→ Your objective: Return each line below that contains the string "major", copied in full.

→ Records provided:
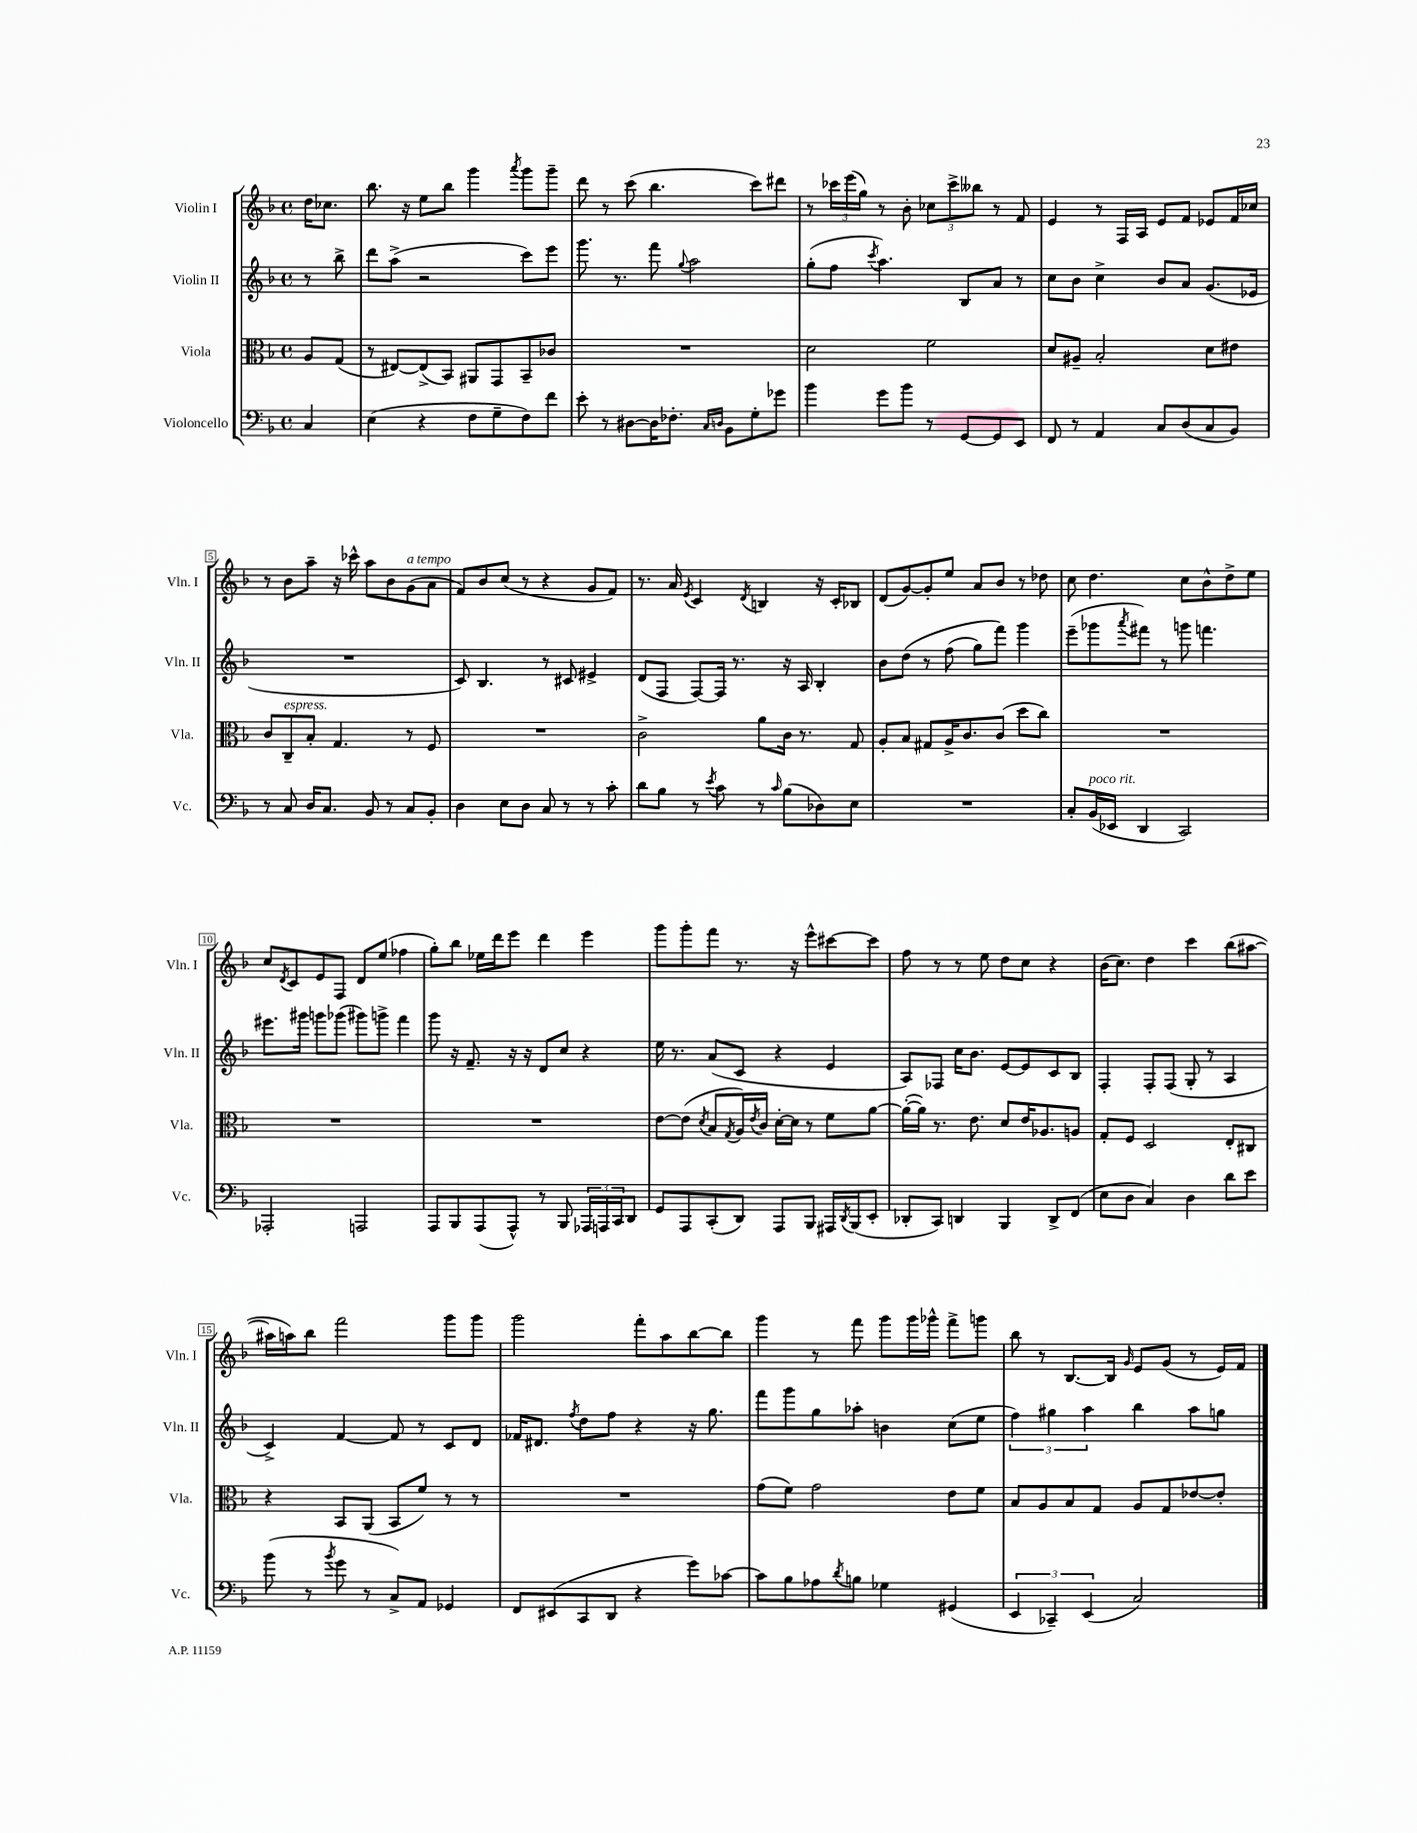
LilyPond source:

<<
\new StaffGroup <<
\new Staff = "s0" \with { instrumentName = "Violin I" shortInstrumentName = "Vln. I" } {
    \clef treble \key f \major \defaultTimeSignature \time 4/4 \partial 4
    d''16 ces''8. |
    bes''8. r16 e''8 bes''8 g'''4 \acciaccatura { a'''8 } g'''8 g'''8-- |
    d'''8 r8 c'''8( bes''4. c'''8) dis'''8 |
    r8 \tuplet 3/2 { ces'''16 e'''16( g''16) } r8 bes'8-. \tuplet 3/2 { ces''8 ces'''8-> beses''8 } r8 f'8 |
    e'4 r8 f16 a16 e'8 f'8 ees'8 f'16 ces''16 |
    r8 bes'8 a''8-- r16 ces'''16-^ a''8 bes'8 g'8^\markup { \italic "a tempo" }( a'8 |
    f'8) bes'8 c''8( r8 r4 g'8 f'8) |
    r8. a'16 \acciaccatura { e'8 } c'4 \acciaccatura { d'8 } b4 r16 c'16-. bes8 |
    d'8( g'8~) g'8-. e''8 a'8 bes'8 r8 des''8 |
    c''8 d''4. c''8 bes'8-^ d''8-> e''8 |
    c''8 \acciaccatura { d'8 } c'8 e'8 f8 d'8 e''8( fes''4 |
    g''8-.) bes''8 ees''16 d'''16 e'''8 d'''4 e'''4 |
    g'''8 g'''8-. f'''8 r8. r16 e'''8-^ cis'''8~ cis'''8 |
    f''8 r8 r8 e''8 d''8 c''8 r4 |
    bes'16( c''8.) d''4 c'''4 bes''8( ais''8~ |
    ais''16 a''16) bes''8 f'''2 g'''8 g'''8 |
    g'''2 f'''8-. a''8 bes''8~ bes''8 |
    g'''4 r8 f'''8 g'''8 g'''16 ges'''16-^ f'''8-> g'''8 |
    bes''8 r8 bes8.~ bes16 \grace { g'16 } e'8 g'8( r8 e'16) f'16 \bar "|." |
}
\new Staff = "s1" \with { instrumentName = "Violin II" shortInstrumentName = "Vln. II" } {
    \clef treble \key f \major \defaultTimeSignature \time 4/4 \partial 4
    r8 bes''8-> |
    d'''8 a''8->( r2 c'''8) e'''8 |
    g'''8. r8. f'''8 \appoggiatura { g''8 } a''2 |
    g''8-.( f''8 \acciaccatura { c'''8 } a''4.) bes8 a'8 r8 |
    c''8 bes'8 c''4-> bes'8 a'8 g'8.( ees'16 |
    R1 |
    c'8) bes4. r8 cis'8 eis'4-> |
    d'8( f8 f8~) f16 r8. r16 a16 bes4-. |
    bes'8 d''8\( r8 f''8( g''8) f'''8\) g'''4 |
    e'''8--( ges'''8 \acciaccatura { a'''8 } fis'''8) r8 g'''8 f'''4. |
    eis'''8. gis'''16 g'''8 ges'''8( gis'''8) g'''8-> f'''4 |
    g'''8 r16 f'8.-- r16 r16 d'8 c''8 r4 |
    e''16 r8. a'8( c'8 r4 e'4 |
    a8) fes8 c''16 bes'8. e'8~ e'8 c'8 bes8 |
    f4-. f8-. f8( g8-. r8 a4 |
    c'4->) f'4~ f'8 r8 c'8 d'8 |
    fes'16 dis'8. \acciaccatura { f''8 } d''8 f''8 r4 r16 g''8. |
    f'''8 g'''8 g''8 aes''8-. b'4 c''8( e''8 |
    \tuplet 3/2 { f''4) gis''4 a''4 } bes''4 a''8 g''8 \bar "|." |
}
\new Staff = "s2" \with { instrumentName = "Viola" shortInstrumentName = "Vla." } {
    \clef alto \key f \major \defaultTimeSignature \time 4/4 \partial 4
    a8 g8( |
    r8 eis8~) eis8->( bes,8) ais,8 g,8 bes,8-- ces'8 |
    R1 |
    d'2 f'2 |
    d'8 ais8-- bes2-. d'8 eis'8 |
    c'8 c8--^\markup { \italic "espress." } bes8-. g4. r8 f8 |
    R1 |
    c'2-> a'8 c'16 r8. g8 |
    a8-. bes8 gis8 a16-> c'8. c'8( d''8 c''8) |
    R1 |
    R1 |
    R1 |
    e'8~ e'8( \acciaccatura { d'8 } bes8 \acciaccatura { g8 } a16) \acciaccatura { e'8 } c'16 d'16~-. d'16 r8 f'8 a'8~ |
    a'16~-.( a'16) r8. e'8. d'8 e'16 aes8. a8 |
    g8-. f8 d2 e8-. cis8 |
    r4 bes,8 a,8( bes,8 f'8) r8 r8 |
    R1 |
    g'8( f'8) g'2 e'8 f'8 |
    bes8 a8 bes8 g8 a8 g8 ees'8~ ees'8-. \bar "|." |
}
\new Staff = "s3" \with { instrumentName = "Violoncello" shortInstrumentName = "Vc." } {
    \clef bass \key f \major \defaultTimeSignature \time 4/4 \partial 4
    c4 |
    e4( r4 f8 g8-- f8) f'8 |
    e'8-. r8 dis8~ dis16 fes8.-. \grace { c16 d16 } bes,8 g8-. ges'8 |
    bes'4 g'8 bes'8 r8 g,8~ g,8 e,8 |
    f,8 r8 a,4 c8 d8( c8 bes,8) |
    r8 c8 d16 c8. bes,8 r8 c8 bes,8-. |
    d4 e8 d8 c8 r8 r8 c'8-. |
    d'8 bes8 r8 \acciaccatura { e'8 } c'8 r8 \grace { c'16 } bes8( des8) e8 |
    R1 |
    c8-. bes,16^\markup { \italic "poco rit." }( ees,16 d,4 c,2) |
    aes,,2-. a,,2 |
    a,,8 bes,,8 a,,8( a,,8-^) r8 bes,,8 \tuplet 3/2 { aes,,16 a,,16 c,16 } d,8 |
    g,8 a,,8 c,8-.( d,8) a,,8 bes,,8 ais,,16 \acciaccatura { d,8 } bes,,16( e,8-. |
    des,8-. c,8) d,4 bes,,4 d,8-> f,8( |
    e8 d8 c4) d4 d'8 e'8 |
    bes'8( r8 \acciaccatura { bes'8 } g'8 r8 c8->) a,8 ges,4 |
    f,8 eis,8( c,8 d,8 r4 g'8) ces'8~ |
    ces'8 bes8 aes8 \acciaccatura { d'8 } b8 ges4 gis,4( |
    \tuplet 3/2 { e,4 ces,4--) e,4( } c2) \bar "|." |
}
>>
>>
\layout { \context { \Score \override BarNumber.stencil = #(make-stencil-boxer 0.1 0.3 ly:text-interface::print) } }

→ Worked solution:
    \clef treble \key f \major \defaultTimeSignature \time 4/4 \partial 4
    \clef treble \key f \major \defaultTimeSignature \time 4/4 \partial 4
    \clef alto \key f \major \defaultTimeSignature \time 4/4 \partial 4
    \clef bass \key f \major \defaultTimeSignature \time 4/4 \partial 4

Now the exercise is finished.